(EXERCISE DETAILS) Your response should reproduce every line of the entries that contains the word "orange".
□ □ □ □
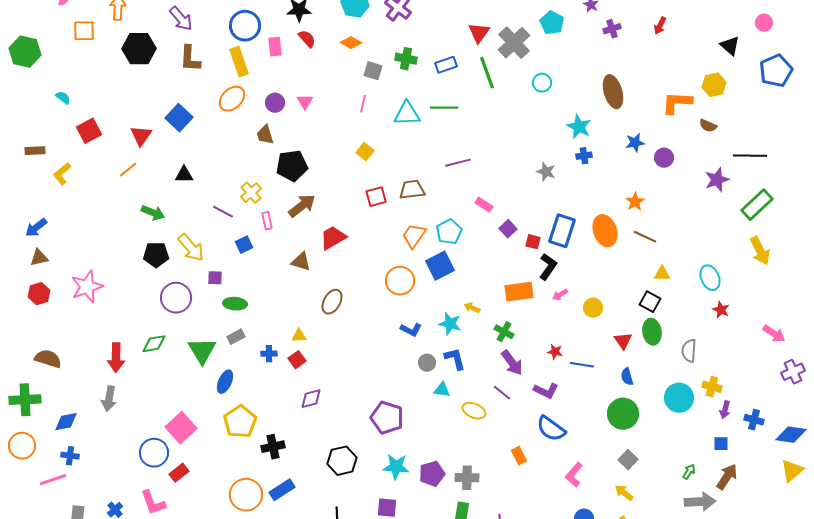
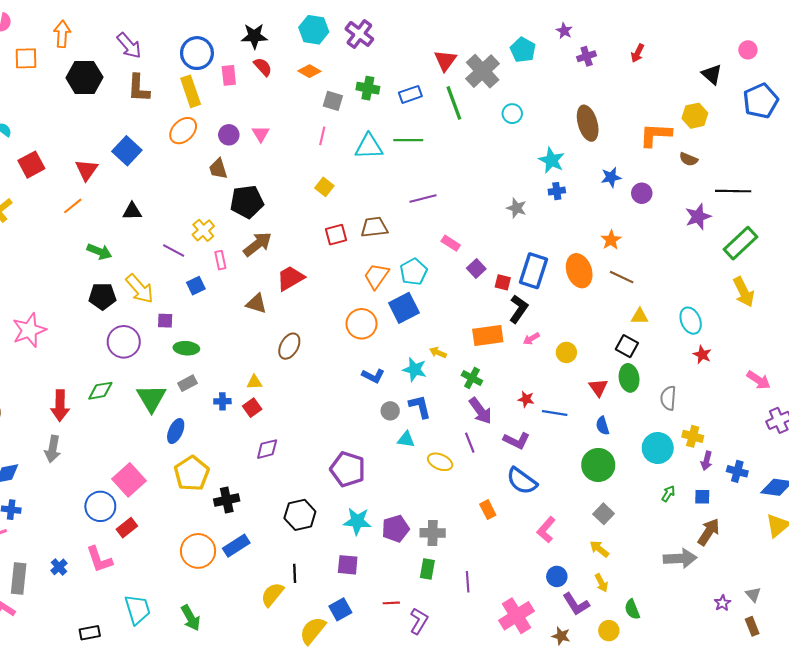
purple line: (502, 393) -> (470, 443), turned 30
green arrow: (689, 472) -> (668, 494), moved

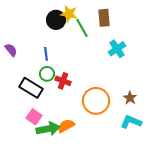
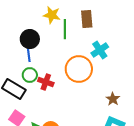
black circle: (56, 20) -> (30, 39), moved
green line: (82, 28) -> (65, 29), turned 30
orange circle: (96, 101) -> (79, 69), moved

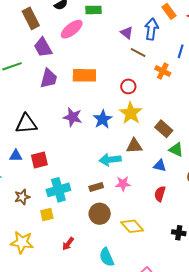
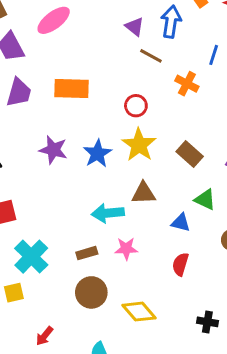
brown rectangle: (164, 129) -> (190, 154), moved
cyan cross: (58, 190) -> (31, 257), turned -30

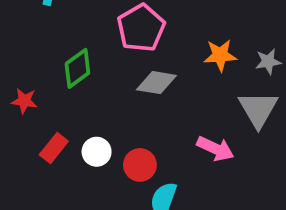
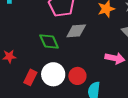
green diamond: (77, 68) -> (49, 42), moved, turned -65
white circle: (97, 152) -> (53, 74), size x1.5

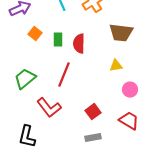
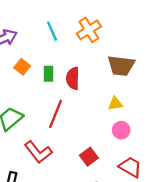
pink circle: (130, 90) -> (121, 130), moved

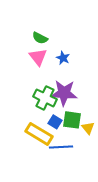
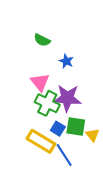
pink triangle: (38, 57) -> (40, 82), moved
blue line: (61, 147) -> (64, 155), turned 60

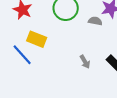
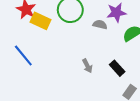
yellow rectangle: (37, 39) -> (41, 21), moved

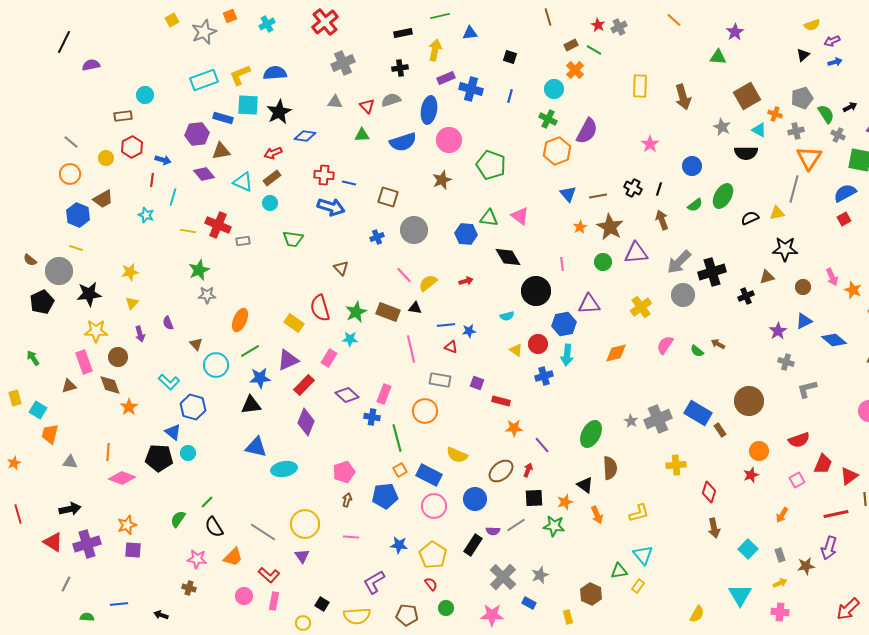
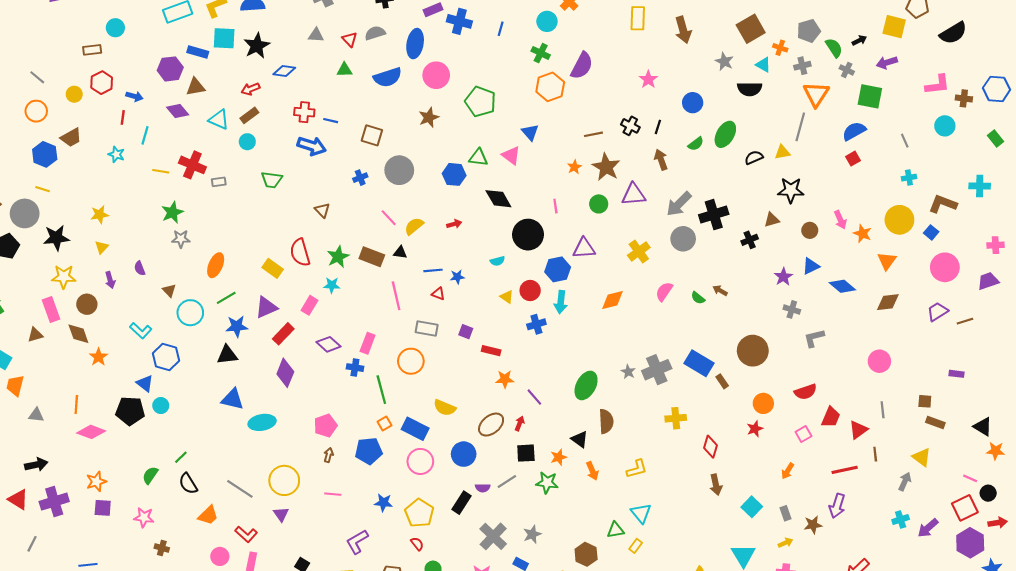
blue triangle: (568, 194) -> (530, 132), moved
pink star: (197, 559) -> (144, 517), moved

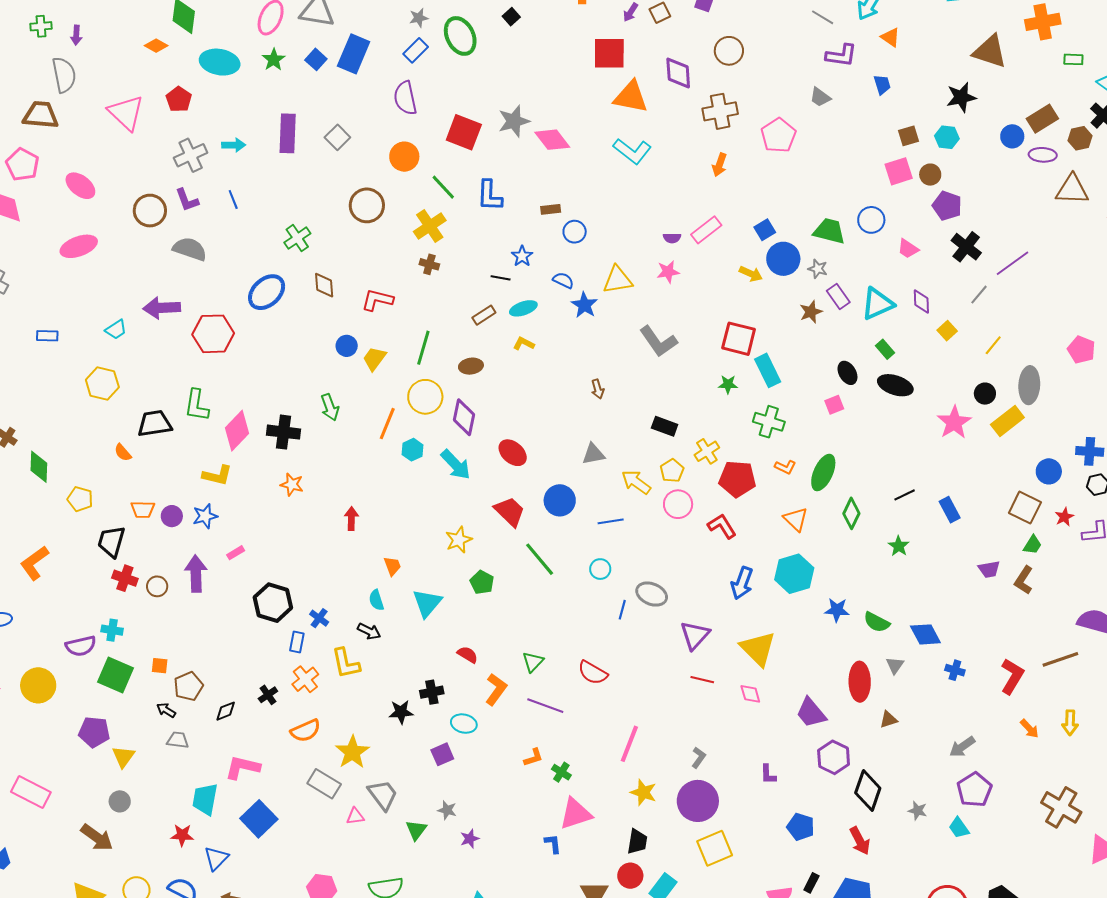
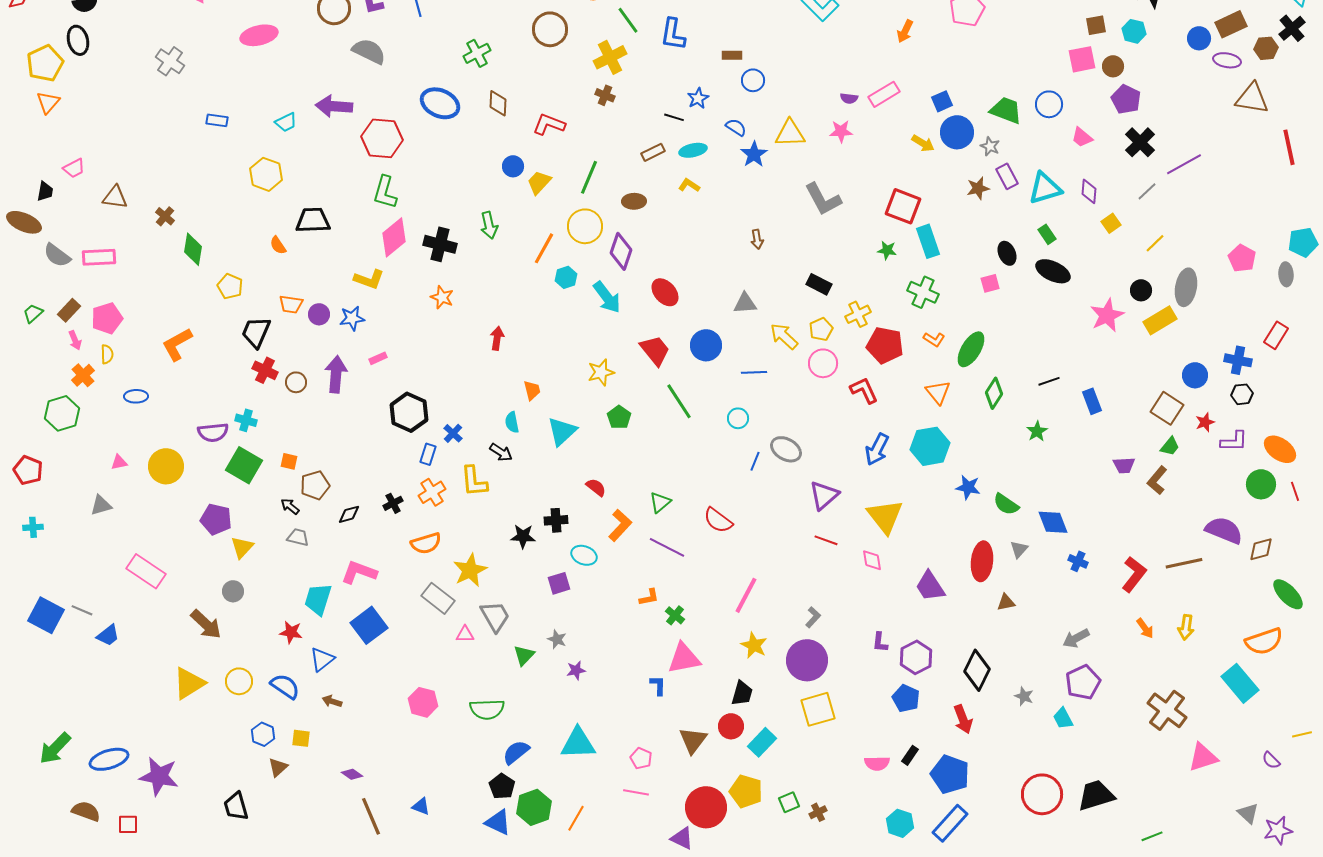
blue ellipse: (267, 292) -> (440, 103), turned 60
green L-shape: (197, 405) -> (385, 192), moved
purple hexagon: (834, 757) -> (916, 657), moved

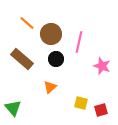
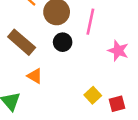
orange triangle: (50, 87) -> (35, 76), moved, turned -48
yellow square: (81, 103) -> (93, 95), turned 32

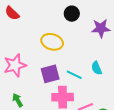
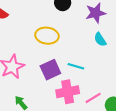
cyan semicircle: (97, 68) -> (100, 39), moved

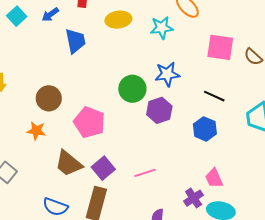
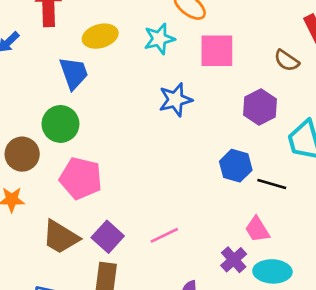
blue trapezoid: (75, 41) -> (74, 73), moved
pink square: (220, 47) -> (217, 51), moved
green circle: (132, 89) -> (60, 124), moved
black line: (214, 96) -> (272, 184), moved
purple hexagon: (159, 110) -> (260, 107), moved

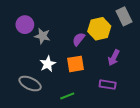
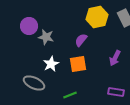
yellow hexagon: (99, 29) -> (97, 17), moved
purple rectangle: (108, 85) -> (116, 92), moved

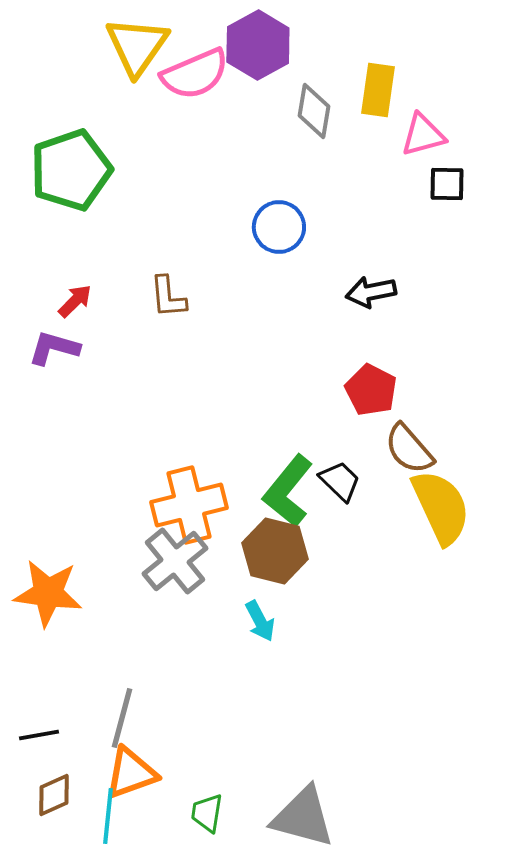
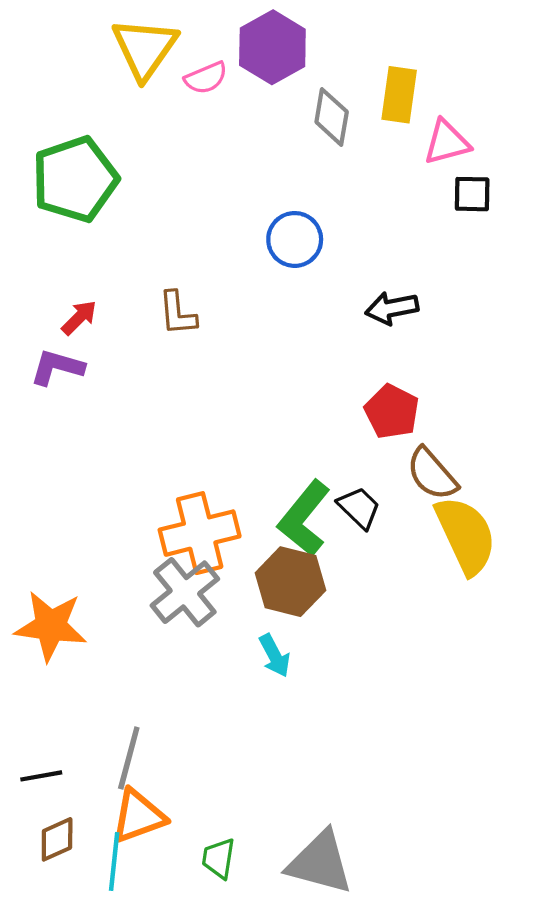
pink semicircle: (195, 74) -> (206, 78), size x0.6

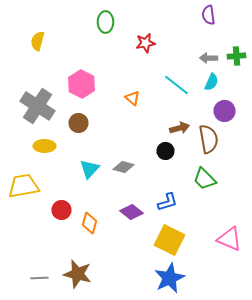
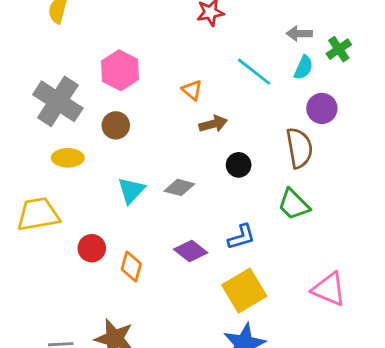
green cross: (236, 56) -> (339, 49), moved, turned -30
brown arrow: (180, 128) -> (213, 124), moved
yellow square: (170, 240) -> (244, 291), turned 32

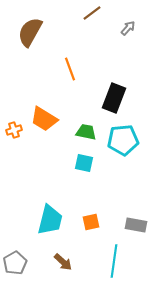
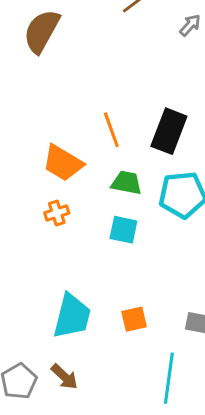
orange line: (70, 69) -> (111, 130), moved
orange cross: (14, 130) -> (57, 213), moved
brown arrow: (63, 262) -> (64, 377), moved

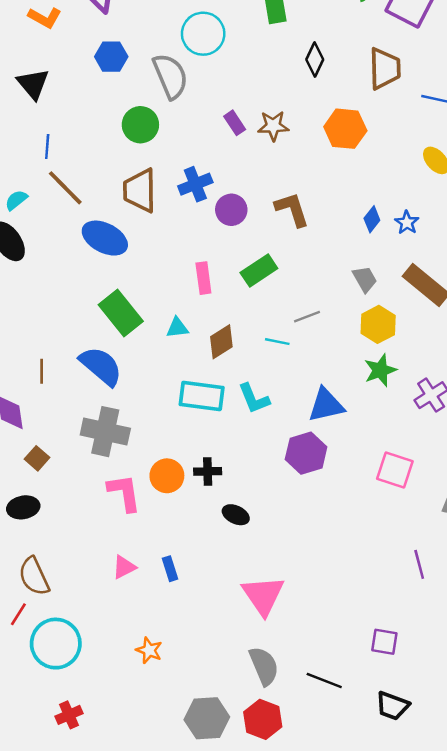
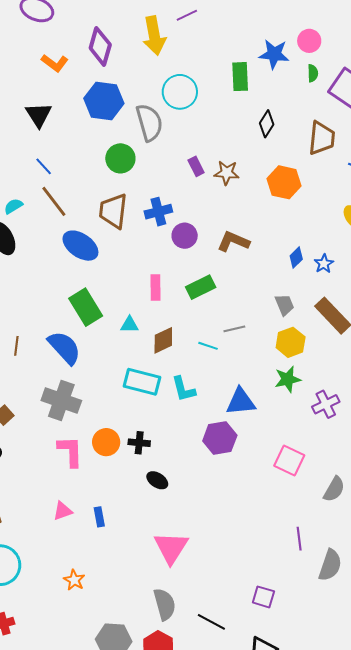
blue hexagon: (111, 57) -> (104, 101), size x1.5
blue line: (47, 146) -> (44, 166), turned -54
brown L-shape: (292, 209) -> (233, 242), turned -56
□ □ □ □
(OUTPUT FOR THIS EXERCISE)
orange circle: (96, 101) -> (79, 69), moved
orange triangle: (50, 87) -> (35, 76), moved, turned -48
orange line: (70, 69) -> (111, 130), moved
orange cross: (14, 130) -> (57, 213), moved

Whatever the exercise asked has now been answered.